Pull every line holding the word "none" out of the data and copy it.

SUPPLIED ENTRIES
------------

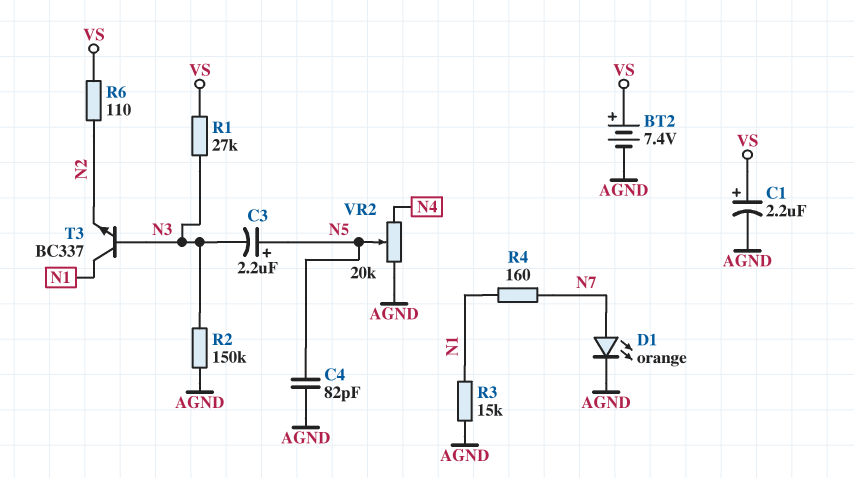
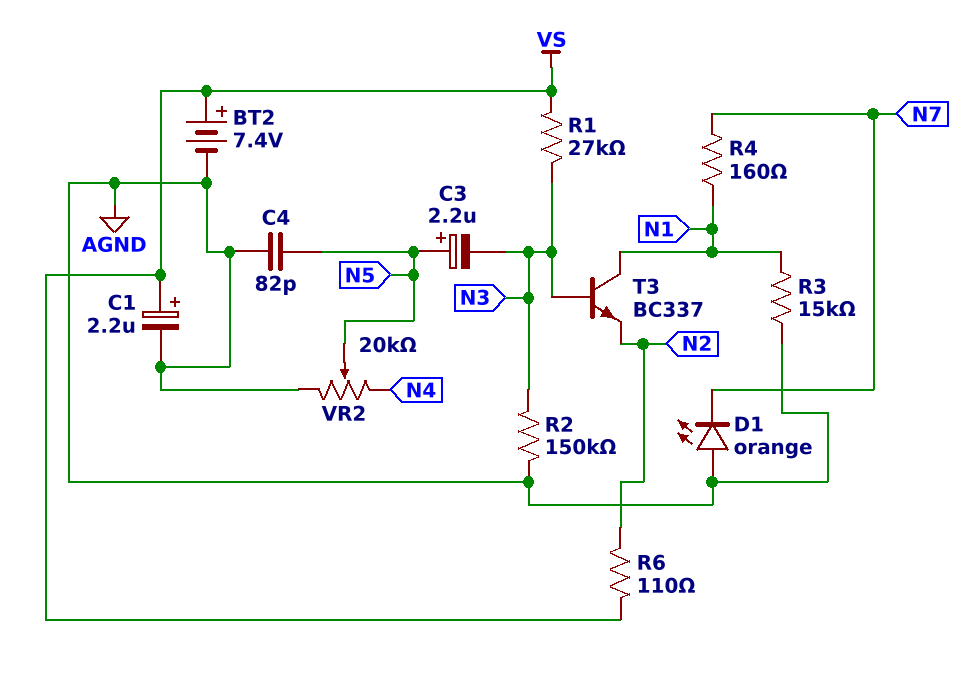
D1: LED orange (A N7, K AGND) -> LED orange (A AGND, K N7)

------------

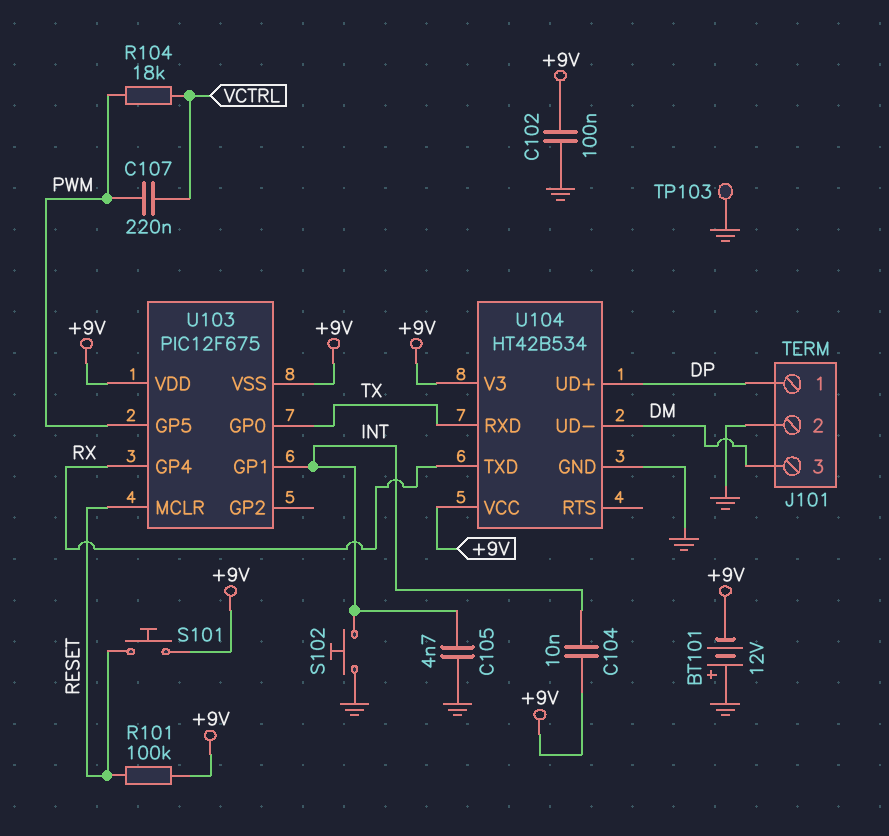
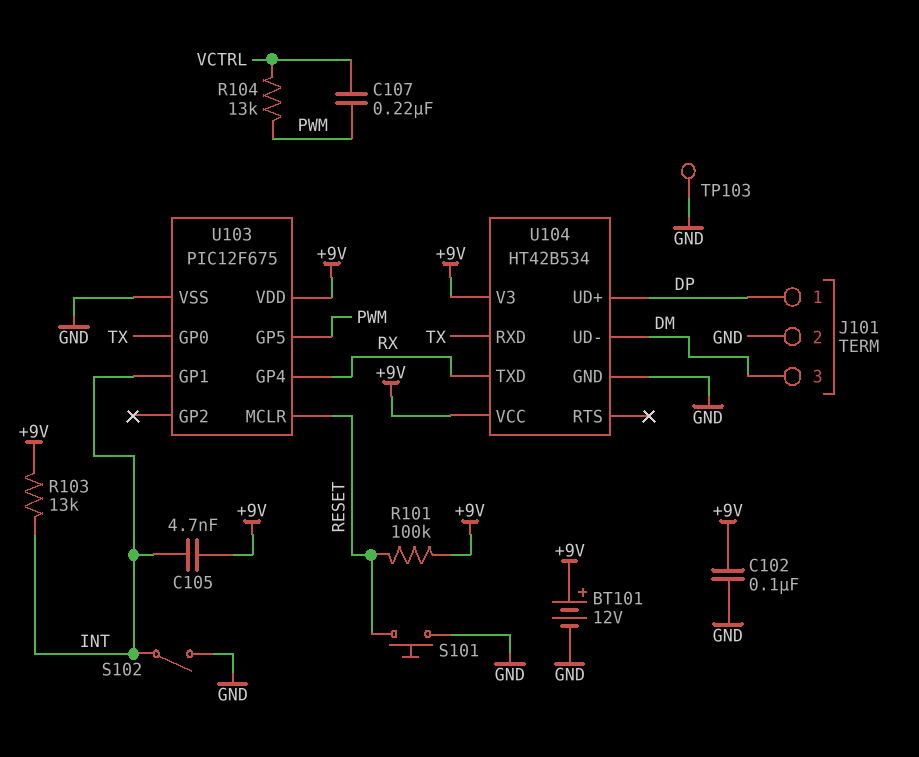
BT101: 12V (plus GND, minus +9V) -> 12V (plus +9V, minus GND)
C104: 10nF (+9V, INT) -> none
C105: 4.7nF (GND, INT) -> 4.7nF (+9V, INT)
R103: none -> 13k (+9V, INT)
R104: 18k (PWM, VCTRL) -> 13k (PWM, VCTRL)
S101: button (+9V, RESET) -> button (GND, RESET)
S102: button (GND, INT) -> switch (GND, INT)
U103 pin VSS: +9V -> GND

------------

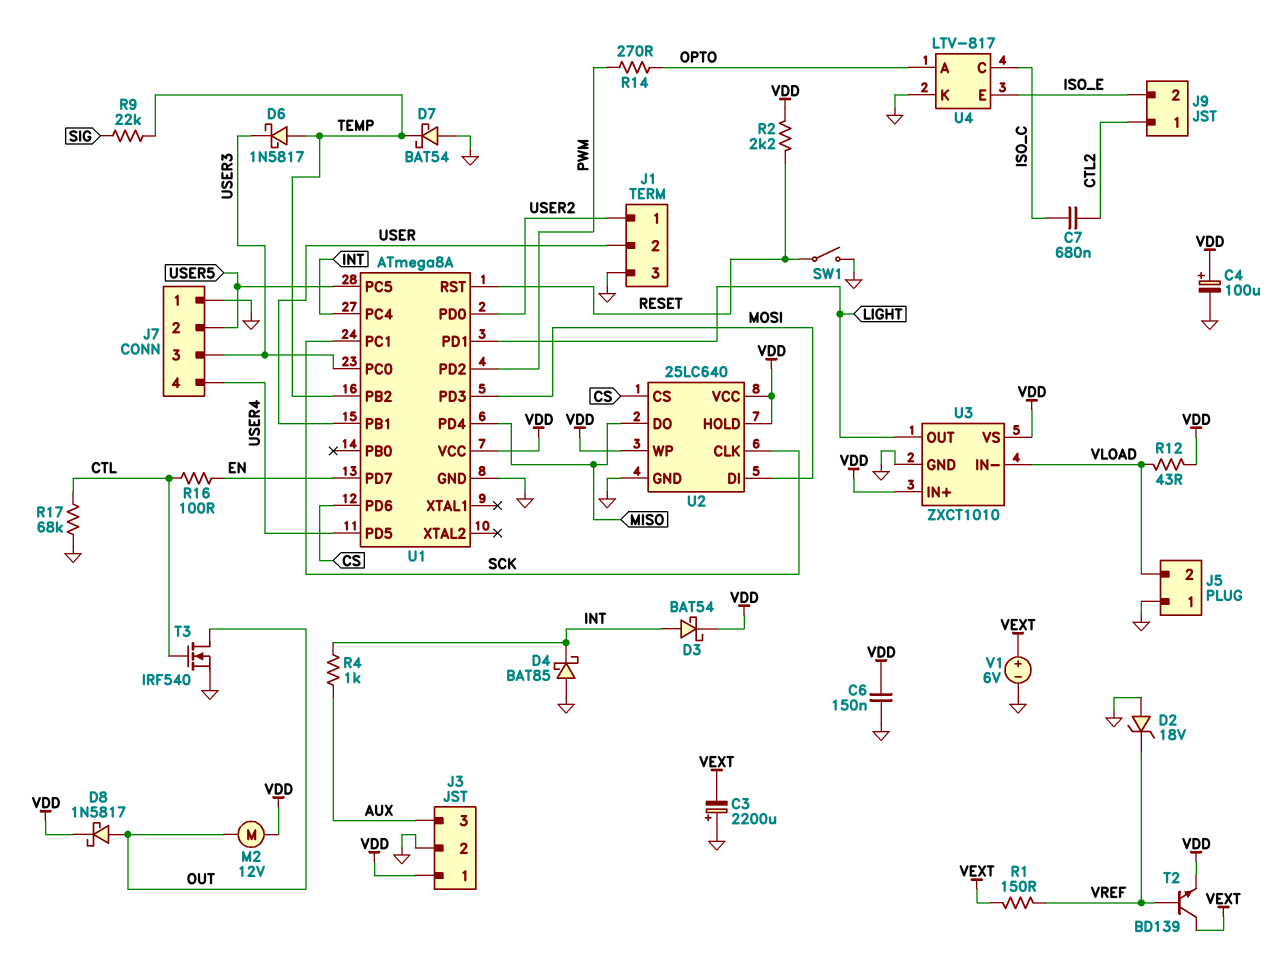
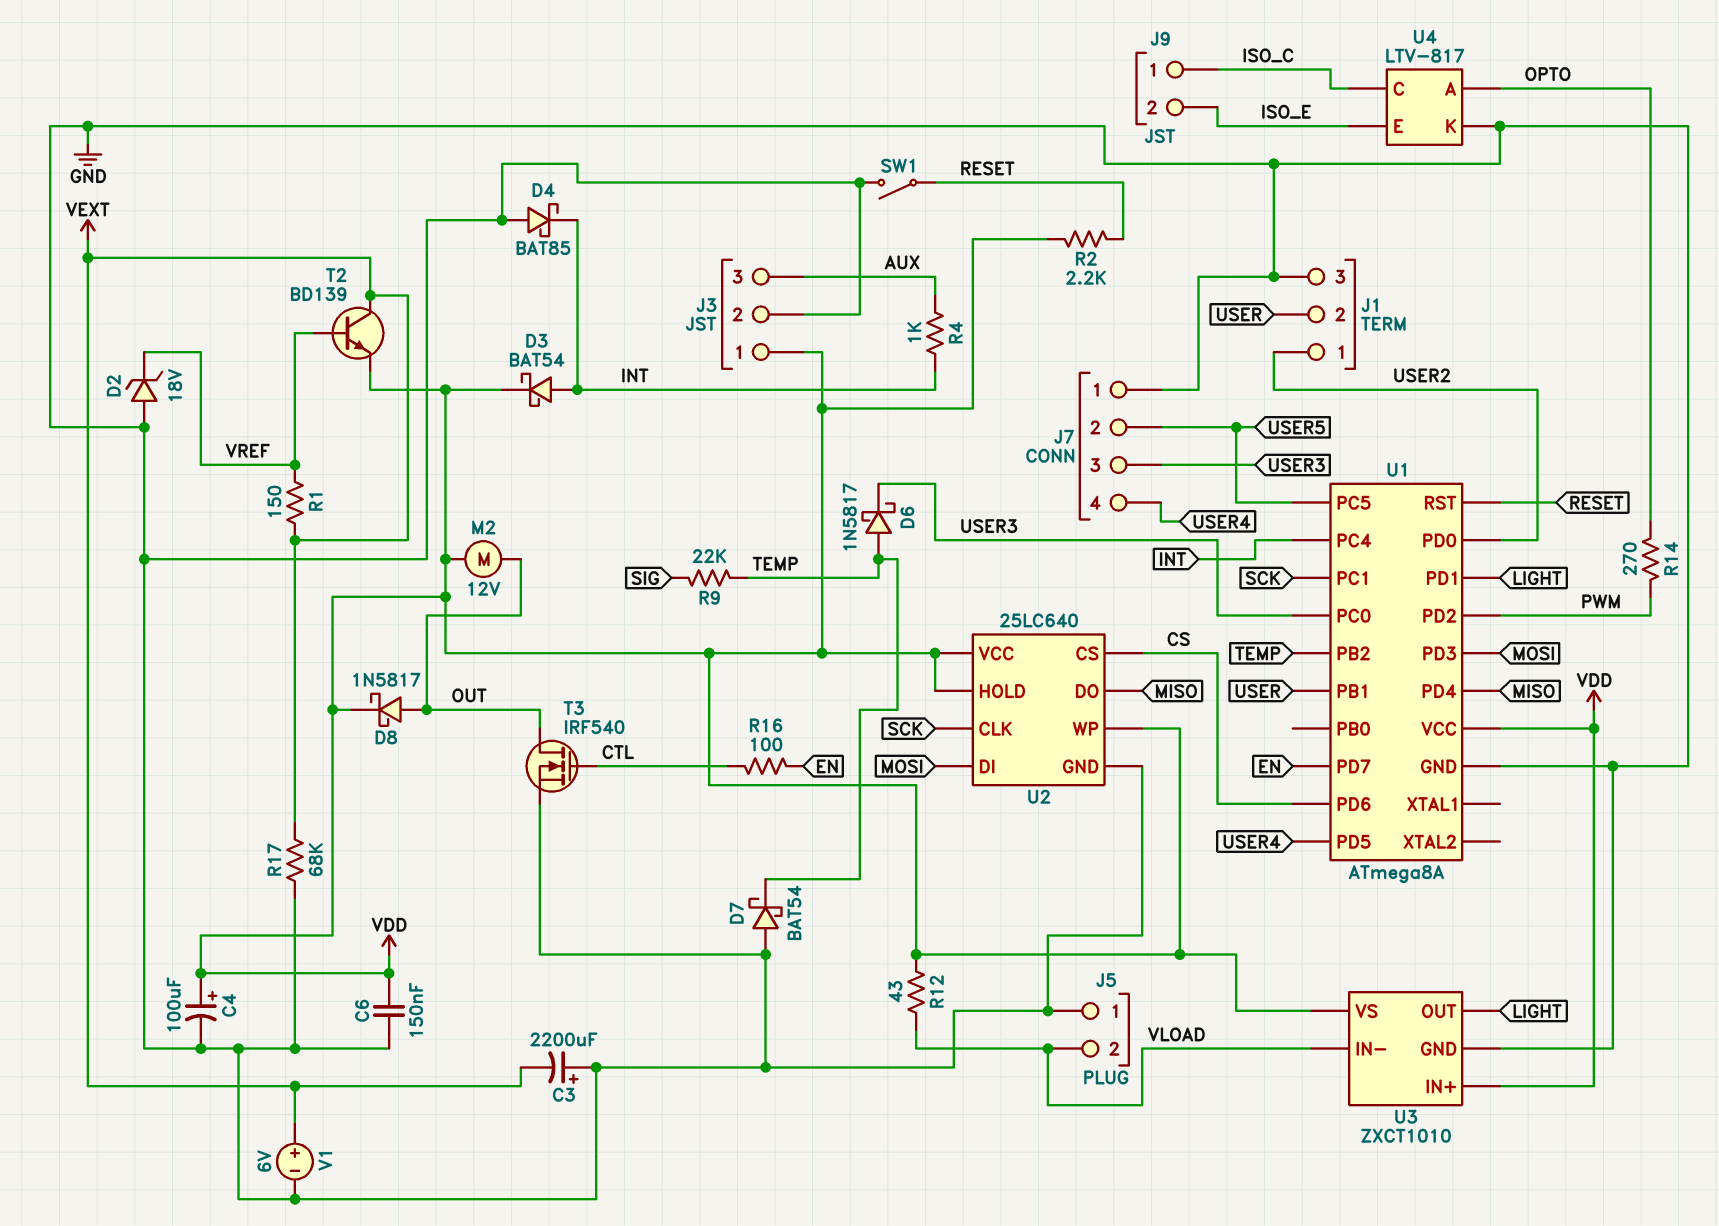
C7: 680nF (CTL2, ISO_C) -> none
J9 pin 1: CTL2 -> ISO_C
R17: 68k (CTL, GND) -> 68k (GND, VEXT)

------------

TASK SOLUTION
C104: 10nF (+9V, INT) -> none
R103: none -> 13k (+9V, INT)
C7: 680nF (CTL2, ISO_C) -> none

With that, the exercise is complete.